Data drawn from a collection
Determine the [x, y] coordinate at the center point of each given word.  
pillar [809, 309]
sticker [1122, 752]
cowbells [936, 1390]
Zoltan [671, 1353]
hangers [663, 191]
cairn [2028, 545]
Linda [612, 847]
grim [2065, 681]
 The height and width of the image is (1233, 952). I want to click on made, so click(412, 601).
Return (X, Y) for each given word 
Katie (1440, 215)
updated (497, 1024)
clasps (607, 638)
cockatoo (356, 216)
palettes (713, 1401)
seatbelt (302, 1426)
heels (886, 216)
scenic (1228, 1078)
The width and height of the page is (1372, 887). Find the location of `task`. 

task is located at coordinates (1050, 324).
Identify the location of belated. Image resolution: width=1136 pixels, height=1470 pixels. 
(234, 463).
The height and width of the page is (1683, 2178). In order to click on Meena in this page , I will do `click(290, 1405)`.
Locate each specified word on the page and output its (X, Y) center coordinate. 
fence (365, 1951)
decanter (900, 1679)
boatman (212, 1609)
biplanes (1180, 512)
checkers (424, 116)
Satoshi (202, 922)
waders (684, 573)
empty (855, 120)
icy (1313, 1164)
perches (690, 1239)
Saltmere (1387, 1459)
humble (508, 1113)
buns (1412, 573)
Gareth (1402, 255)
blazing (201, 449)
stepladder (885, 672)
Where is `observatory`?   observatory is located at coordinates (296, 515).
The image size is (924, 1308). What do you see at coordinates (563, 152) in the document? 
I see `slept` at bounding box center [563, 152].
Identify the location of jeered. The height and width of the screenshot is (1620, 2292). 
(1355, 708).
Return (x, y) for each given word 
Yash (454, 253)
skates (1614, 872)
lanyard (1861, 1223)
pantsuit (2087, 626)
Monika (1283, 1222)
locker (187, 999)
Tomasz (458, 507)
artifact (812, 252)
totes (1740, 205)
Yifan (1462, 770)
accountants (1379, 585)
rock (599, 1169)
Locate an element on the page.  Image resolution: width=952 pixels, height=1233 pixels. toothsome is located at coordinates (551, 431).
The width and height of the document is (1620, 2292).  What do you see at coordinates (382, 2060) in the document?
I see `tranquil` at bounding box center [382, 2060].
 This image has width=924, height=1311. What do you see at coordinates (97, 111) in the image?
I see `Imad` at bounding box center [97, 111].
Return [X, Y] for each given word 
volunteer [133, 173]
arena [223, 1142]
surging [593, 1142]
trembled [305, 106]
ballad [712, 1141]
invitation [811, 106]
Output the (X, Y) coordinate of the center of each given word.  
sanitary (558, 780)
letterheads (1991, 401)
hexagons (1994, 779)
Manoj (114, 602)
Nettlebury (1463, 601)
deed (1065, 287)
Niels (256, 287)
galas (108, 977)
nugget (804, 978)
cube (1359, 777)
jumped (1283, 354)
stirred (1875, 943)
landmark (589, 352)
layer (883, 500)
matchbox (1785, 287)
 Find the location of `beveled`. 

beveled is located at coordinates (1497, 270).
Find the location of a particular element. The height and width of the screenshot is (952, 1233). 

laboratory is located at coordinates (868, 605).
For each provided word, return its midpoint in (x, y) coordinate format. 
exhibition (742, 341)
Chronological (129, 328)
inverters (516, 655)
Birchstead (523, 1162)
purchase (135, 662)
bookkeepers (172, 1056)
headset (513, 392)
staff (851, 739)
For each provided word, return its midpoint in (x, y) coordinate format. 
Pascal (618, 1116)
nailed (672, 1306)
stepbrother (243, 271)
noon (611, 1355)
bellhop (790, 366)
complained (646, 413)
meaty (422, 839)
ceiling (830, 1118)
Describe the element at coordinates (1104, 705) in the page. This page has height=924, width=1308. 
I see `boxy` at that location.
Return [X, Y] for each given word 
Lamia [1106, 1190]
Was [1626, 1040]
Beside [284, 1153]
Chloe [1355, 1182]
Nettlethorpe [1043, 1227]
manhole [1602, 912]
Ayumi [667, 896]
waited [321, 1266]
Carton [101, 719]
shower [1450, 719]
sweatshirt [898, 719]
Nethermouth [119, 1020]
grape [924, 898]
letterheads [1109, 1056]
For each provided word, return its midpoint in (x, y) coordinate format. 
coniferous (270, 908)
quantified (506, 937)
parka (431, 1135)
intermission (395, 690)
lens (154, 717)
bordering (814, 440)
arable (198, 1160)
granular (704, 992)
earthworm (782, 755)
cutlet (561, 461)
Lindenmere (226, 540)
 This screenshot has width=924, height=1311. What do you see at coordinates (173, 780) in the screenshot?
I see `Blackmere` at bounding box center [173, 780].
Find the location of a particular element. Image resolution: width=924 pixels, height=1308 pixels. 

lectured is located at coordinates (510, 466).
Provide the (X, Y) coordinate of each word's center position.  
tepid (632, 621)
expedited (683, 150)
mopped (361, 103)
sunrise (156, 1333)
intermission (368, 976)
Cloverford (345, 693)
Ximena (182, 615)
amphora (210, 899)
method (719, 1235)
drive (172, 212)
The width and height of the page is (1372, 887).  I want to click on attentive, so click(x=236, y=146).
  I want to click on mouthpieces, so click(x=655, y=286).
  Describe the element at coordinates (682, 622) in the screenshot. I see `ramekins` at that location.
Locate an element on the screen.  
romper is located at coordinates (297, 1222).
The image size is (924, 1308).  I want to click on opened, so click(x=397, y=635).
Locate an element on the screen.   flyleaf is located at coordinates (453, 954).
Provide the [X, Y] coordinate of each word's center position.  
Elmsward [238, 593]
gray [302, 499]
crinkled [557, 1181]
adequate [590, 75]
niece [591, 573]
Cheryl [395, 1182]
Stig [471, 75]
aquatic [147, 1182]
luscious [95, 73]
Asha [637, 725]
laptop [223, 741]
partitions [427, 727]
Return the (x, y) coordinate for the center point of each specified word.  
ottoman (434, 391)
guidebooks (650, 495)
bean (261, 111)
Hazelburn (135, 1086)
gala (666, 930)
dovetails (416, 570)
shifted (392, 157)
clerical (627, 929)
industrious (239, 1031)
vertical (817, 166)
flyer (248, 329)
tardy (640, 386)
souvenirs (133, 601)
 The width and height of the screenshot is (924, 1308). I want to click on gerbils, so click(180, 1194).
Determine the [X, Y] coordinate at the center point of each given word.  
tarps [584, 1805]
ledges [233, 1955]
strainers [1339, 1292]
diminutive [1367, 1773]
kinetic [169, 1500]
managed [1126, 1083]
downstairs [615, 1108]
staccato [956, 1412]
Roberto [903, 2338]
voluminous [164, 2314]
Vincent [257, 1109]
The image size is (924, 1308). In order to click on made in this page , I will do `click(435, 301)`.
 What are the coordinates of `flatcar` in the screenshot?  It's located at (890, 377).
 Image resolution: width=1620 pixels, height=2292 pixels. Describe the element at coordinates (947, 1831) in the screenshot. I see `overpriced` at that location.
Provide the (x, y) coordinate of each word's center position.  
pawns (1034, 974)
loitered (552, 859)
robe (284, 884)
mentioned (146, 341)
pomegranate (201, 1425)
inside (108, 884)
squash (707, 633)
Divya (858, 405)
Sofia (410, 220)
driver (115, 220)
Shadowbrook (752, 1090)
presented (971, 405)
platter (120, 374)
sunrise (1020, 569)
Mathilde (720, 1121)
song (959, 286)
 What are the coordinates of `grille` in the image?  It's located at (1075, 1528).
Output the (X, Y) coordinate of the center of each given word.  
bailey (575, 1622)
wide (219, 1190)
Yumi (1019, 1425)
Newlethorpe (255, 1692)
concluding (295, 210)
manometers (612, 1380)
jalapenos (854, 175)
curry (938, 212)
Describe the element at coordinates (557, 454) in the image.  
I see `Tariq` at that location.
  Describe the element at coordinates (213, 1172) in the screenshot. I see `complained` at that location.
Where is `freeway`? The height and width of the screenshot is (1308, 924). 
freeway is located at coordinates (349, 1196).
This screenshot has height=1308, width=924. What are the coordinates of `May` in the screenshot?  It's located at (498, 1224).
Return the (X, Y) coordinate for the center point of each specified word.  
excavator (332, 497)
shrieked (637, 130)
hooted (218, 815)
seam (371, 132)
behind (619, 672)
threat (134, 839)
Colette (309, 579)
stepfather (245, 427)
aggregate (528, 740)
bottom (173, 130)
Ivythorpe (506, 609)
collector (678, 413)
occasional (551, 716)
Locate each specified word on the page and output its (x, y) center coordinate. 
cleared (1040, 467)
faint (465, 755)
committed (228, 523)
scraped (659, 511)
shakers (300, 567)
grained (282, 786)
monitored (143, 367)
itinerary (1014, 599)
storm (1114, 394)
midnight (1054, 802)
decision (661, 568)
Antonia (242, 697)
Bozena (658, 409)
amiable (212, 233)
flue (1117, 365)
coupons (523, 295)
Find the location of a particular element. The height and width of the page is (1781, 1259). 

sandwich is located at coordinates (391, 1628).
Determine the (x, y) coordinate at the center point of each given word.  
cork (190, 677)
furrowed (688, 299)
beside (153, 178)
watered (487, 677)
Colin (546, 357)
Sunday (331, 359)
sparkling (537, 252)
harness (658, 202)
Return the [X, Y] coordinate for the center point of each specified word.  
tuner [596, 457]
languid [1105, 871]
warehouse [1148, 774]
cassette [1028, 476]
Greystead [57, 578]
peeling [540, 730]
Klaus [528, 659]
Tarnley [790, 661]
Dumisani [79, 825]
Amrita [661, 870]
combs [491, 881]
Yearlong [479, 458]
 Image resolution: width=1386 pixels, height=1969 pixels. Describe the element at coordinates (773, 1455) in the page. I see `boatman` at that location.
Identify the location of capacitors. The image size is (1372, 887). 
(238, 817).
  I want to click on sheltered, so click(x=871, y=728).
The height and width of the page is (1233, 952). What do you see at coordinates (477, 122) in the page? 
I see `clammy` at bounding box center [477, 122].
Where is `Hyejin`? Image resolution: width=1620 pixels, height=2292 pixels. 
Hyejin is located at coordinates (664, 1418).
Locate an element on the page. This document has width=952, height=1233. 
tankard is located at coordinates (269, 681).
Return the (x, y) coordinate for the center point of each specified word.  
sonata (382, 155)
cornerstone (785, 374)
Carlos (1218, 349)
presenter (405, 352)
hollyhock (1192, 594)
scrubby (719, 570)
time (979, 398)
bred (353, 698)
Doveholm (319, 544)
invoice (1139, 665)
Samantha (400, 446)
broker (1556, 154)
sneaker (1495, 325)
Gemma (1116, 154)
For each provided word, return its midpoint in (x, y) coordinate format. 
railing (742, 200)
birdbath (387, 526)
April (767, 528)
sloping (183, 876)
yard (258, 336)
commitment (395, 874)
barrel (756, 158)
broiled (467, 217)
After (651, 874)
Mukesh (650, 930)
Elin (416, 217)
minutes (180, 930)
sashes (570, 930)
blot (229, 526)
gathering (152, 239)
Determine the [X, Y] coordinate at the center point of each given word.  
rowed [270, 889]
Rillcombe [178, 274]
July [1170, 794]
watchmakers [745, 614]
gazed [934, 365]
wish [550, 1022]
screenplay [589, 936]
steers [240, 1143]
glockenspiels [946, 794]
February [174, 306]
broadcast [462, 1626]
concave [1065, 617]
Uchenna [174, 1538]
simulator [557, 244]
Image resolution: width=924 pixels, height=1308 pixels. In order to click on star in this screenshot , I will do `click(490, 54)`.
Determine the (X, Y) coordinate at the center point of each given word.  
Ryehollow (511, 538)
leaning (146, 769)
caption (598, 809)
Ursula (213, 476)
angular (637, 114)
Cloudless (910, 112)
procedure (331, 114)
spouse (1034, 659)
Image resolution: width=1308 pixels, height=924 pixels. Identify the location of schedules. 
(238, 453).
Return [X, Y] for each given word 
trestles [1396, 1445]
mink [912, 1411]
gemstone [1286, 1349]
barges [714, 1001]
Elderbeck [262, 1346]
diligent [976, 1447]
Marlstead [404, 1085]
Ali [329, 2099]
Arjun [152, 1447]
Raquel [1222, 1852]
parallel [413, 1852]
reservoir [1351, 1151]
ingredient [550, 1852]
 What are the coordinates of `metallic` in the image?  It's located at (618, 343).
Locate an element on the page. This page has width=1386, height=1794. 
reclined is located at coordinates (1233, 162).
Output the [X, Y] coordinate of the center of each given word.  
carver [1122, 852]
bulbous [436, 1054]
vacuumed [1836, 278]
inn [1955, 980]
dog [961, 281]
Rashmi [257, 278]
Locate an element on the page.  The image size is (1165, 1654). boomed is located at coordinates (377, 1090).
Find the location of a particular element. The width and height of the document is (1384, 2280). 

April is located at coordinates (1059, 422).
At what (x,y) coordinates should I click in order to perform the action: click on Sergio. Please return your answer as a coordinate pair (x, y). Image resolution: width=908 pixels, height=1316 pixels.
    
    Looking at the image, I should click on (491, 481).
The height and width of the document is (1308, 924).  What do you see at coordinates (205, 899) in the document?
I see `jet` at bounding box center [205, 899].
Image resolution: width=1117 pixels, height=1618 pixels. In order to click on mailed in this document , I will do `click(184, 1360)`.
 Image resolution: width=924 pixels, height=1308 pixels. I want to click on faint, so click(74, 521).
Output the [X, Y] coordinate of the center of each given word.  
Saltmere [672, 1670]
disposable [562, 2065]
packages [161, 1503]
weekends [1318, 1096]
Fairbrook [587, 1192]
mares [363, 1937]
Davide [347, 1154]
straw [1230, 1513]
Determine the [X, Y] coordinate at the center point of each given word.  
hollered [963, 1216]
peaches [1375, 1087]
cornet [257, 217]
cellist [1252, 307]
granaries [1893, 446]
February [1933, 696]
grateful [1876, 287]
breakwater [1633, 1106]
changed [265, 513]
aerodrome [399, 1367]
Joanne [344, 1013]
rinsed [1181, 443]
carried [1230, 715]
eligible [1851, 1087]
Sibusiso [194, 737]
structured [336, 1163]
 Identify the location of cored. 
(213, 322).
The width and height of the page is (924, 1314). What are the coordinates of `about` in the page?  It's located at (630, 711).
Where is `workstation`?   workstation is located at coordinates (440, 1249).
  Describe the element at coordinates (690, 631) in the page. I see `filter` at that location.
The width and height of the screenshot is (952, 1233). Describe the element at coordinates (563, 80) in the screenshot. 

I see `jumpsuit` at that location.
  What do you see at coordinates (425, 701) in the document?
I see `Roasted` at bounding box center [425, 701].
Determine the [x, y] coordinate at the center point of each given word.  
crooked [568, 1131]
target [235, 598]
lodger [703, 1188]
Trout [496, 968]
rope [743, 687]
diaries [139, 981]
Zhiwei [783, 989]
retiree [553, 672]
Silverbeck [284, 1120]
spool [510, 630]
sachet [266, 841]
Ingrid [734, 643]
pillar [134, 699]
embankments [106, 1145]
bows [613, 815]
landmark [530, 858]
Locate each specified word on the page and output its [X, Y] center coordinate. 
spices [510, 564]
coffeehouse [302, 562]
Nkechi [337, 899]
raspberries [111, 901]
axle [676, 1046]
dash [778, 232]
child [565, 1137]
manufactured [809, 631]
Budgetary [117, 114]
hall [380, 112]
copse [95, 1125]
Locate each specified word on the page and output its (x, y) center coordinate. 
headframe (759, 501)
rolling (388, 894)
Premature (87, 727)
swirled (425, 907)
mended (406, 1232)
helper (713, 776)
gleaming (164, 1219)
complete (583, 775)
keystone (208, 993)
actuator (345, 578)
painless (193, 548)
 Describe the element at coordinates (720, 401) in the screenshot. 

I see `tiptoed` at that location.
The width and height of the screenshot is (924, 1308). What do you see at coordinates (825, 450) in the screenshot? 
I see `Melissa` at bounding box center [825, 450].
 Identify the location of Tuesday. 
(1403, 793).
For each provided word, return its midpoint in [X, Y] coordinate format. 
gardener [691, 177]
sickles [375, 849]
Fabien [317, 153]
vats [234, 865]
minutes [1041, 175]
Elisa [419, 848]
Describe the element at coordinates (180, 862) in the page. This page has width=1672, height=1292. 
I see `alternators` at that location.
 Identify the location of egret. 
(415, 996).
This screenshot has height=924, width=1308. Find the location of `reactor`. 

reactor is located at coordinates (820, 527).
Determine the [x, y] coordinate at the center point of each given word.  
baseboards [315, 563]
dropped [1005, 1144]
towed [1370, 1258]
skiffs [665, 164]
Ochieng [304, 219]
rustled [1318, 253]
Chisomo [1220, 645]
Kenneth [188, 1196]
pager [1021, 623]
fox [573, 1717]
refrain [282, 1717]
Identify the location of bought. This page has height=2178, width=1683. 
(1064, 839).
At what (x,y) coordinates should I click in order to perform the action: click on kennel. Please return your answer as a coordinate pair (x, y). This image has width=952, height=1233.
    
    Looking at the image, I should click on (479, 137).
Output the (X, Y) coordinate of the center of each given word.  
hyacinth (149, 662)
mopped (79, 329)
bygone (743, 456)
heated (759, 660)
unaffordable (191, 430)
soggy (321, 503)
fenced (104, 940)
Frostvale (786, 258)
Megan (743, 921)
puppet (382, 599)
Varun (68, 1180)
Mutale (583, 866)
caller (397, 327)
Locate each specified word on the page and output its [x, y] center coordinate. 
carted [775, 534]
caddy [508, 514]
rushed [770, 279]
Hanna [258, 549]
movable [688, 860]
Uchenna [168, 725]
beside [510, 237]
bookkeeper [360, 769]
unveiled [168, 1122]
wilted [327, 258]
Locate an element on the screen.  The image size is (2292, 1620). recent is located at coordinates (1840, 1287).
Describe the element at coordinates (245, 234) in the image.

§ DIRECTION: Present the part of the material that opens with the line containing "hooted (218, 815)" and closes with the line containing "sandwich is located", both lines included, as a Markdown table with the columns Number and Line. Leave out any blank lines.

§ THE RESULT:
| Number | Line |
|---|---|
| 1 | hooted (218, 815) |
| 2 | seam (371, 132) |
| 3 | behind (619, 672) |
| 4 | threat (134, 839) |
| 5 | Colette (309, 579) |
| 6 | stepfather (245, 427) |
| 7 | aggregate (528, 740) |
| 8 | bottom (173, 130) |
| 9 | Ivythorpe (506, 609) |
| 10 | collector (678, 413) |
| 11 | occasional (551, 716) |
| 12 | Locate each specified word on the page and output its (x, y) center coordinate.  |
| 13 | cleared (1040, 467) |
| 14 | faint (465, 755) |
| 15 | committed (228, 523) |
| 16 | scraped (659, 511) |
| 17 | shakers (300, 567) |
| 18 | grained (282, 786) |
| 19 | monitored (143, 367) |
| 20 | itinerary (1014, 599) |
| 21 | storm (1114, 394) |
| 22 | midnight (1054, 802) |
| 23 | decision (661, 568) |
| 24 | Antonia (242, 697) |
| 25 | Bozena (658, 409) |
| 26 | amiable (212, 233) |
| 27 | flue (1117, 365) |
| 28 | coupons (523, 295) |
| 29 | Find the location of a particular element. The height and width of the page is (1781, 1259).  |
| 30 | sandwich is located at coordinates (391, 1628). |